Version difference data:
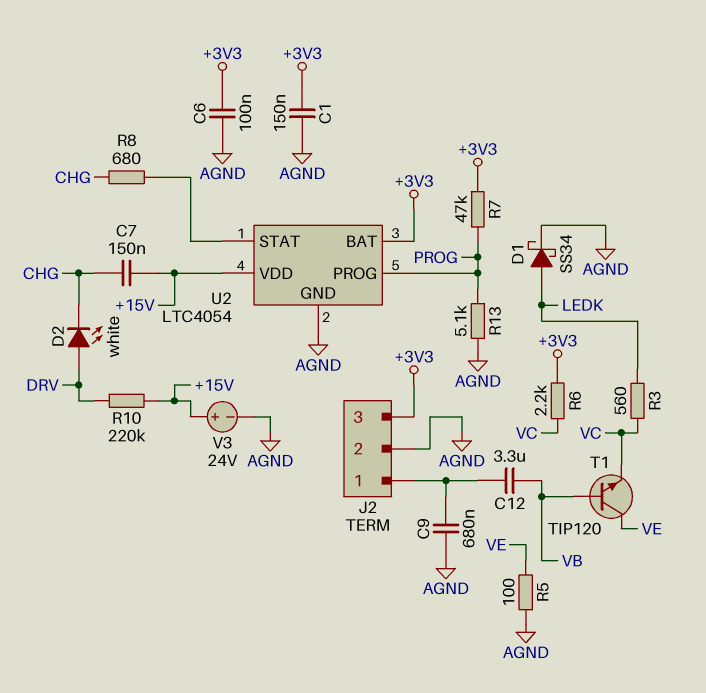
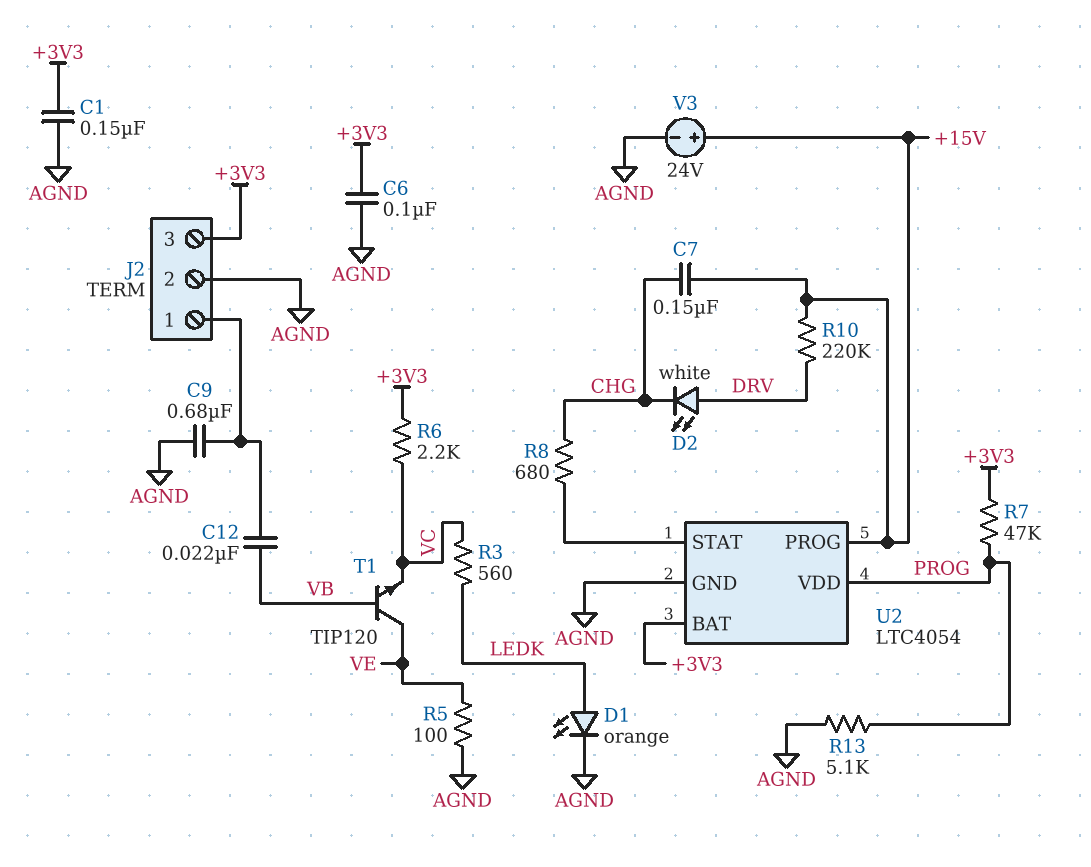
C12: 3.3uF (J2/1, VB) -> 22nF (J2/1, VB)
D1: schottky SS34 (A LEDK, K AGND) -> LED orange (A LEDK, K AGND)
U2 pin PROG: PROG -> +15V
U2 pin VDD: +15V -> PROG

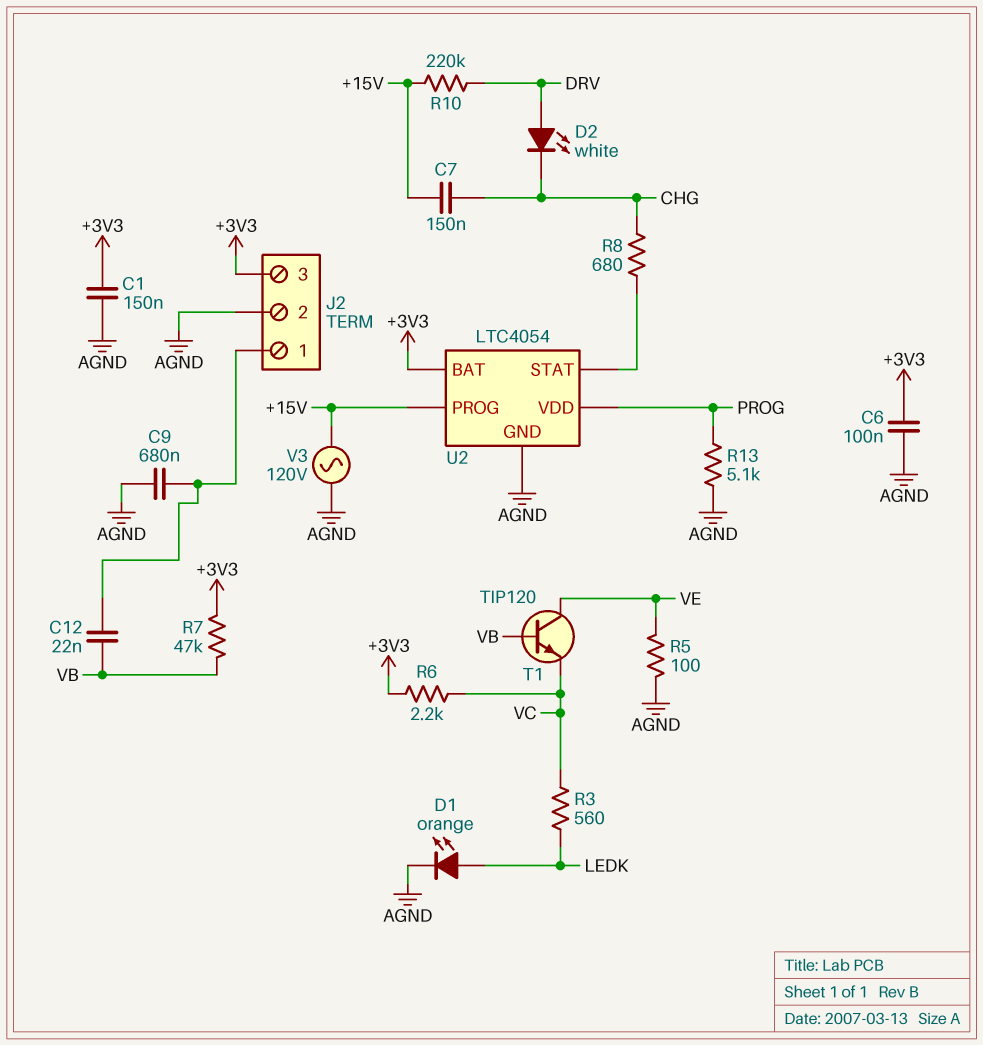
R7: 47k (+3V3, PROG) -> 47k (+3V3, VB)
V3: 24V (plus +15V, minus AGND) -> AC 120V (+15V, AGND)

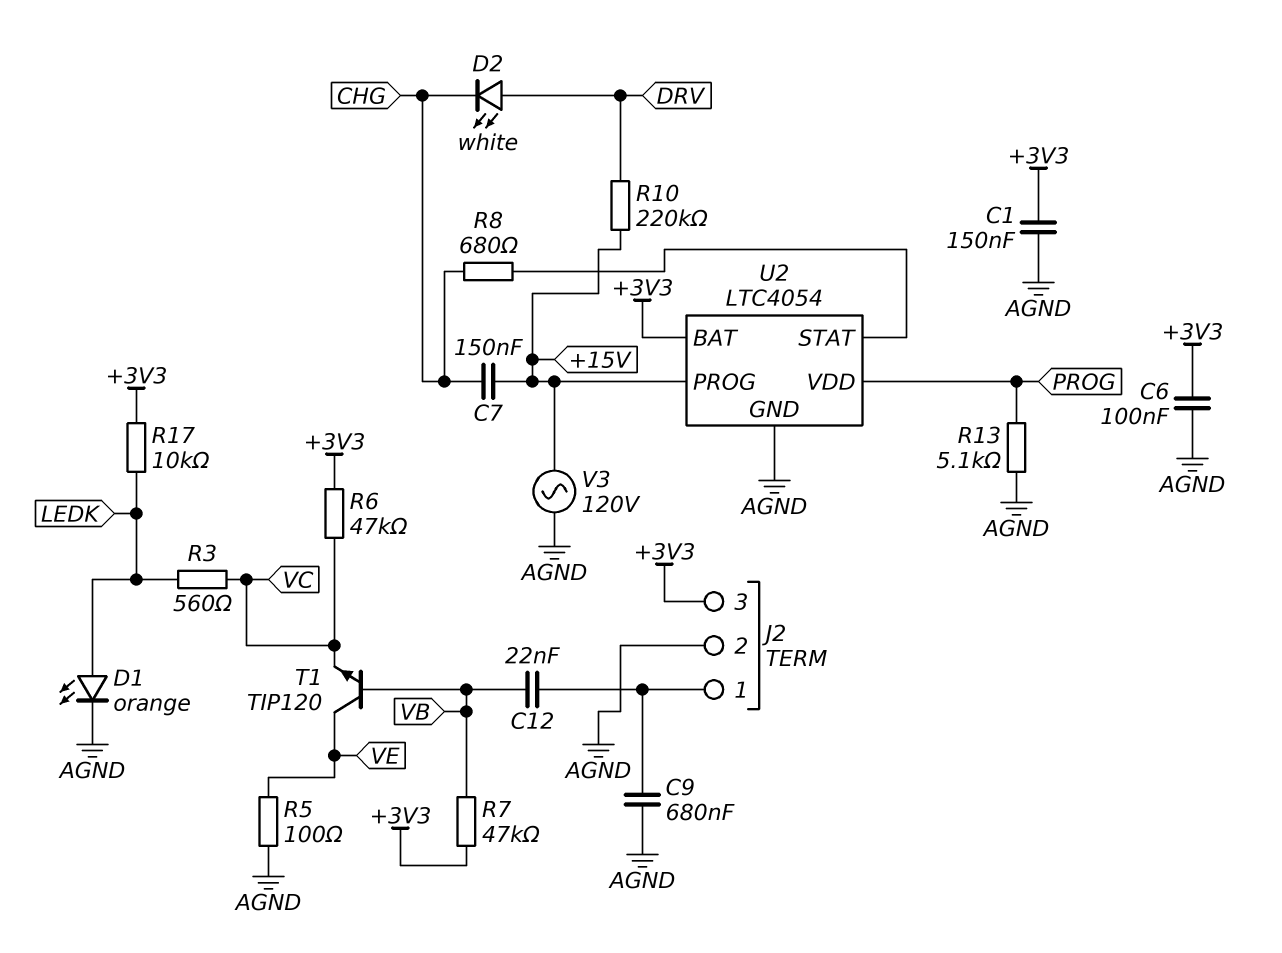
R6: 2.2k (+3V3, VC) -> 47k (+3V3, VC)
R17: none -> 10k (+3V3, LEDK)

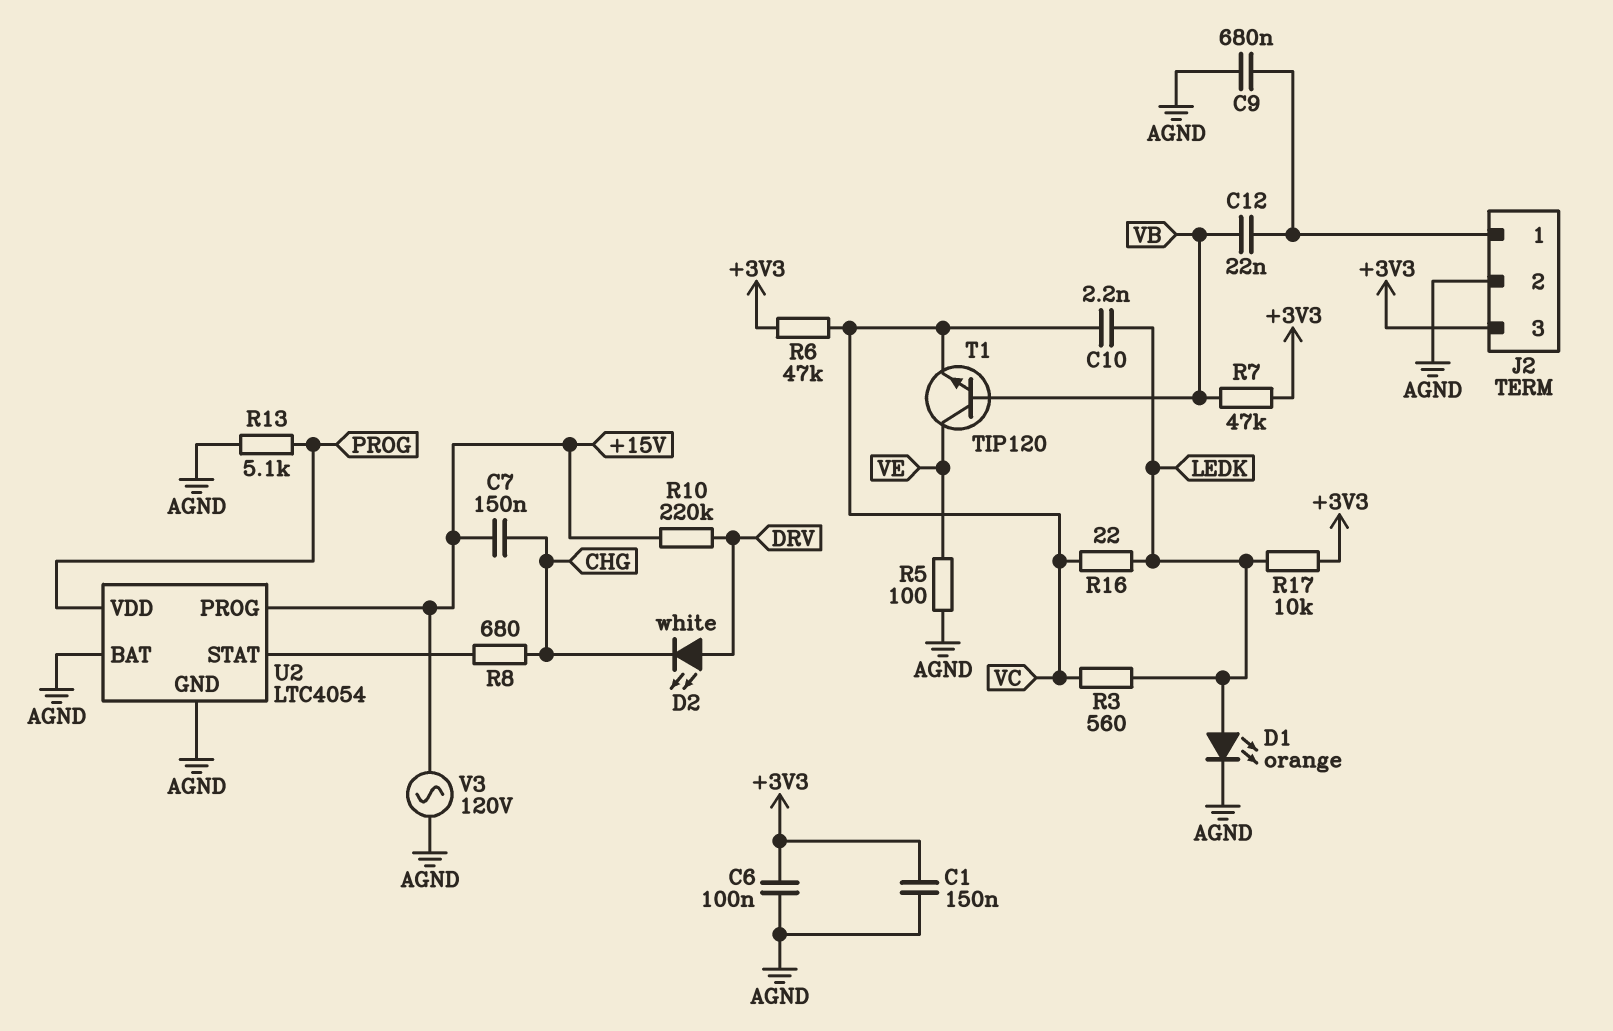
C10: none -> 2.2nF (LEDK, VC)
R16: none -> 22 (LEDK, VC)
U2 pin BAT: +3V3 -> AGND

**What you need to do**.
Please retype only the lines from the line that holds "R7: 47k (+3V3, PROG) -> 47k (+3V3, VB)" through the end of the records, exactly as they stand, and drop every picture.

**Answer space**.
R7: 47k (+3V3, PROG) -> 47k (+3V3, VB)
V3: 24V (plus +15V, minus AGND) -> AC 120V (+15V, AGND)

R6: 2.2k (+3V3, VC) -> 47k (+3V3, VC)
R17: none -> 10k (+3V3, LEDK)

C10: none -> 2.2nF (LEDK, VC)
R16: none -> 22 (LEDK, VC)
U2 pin BAT: +3V3 -> AGND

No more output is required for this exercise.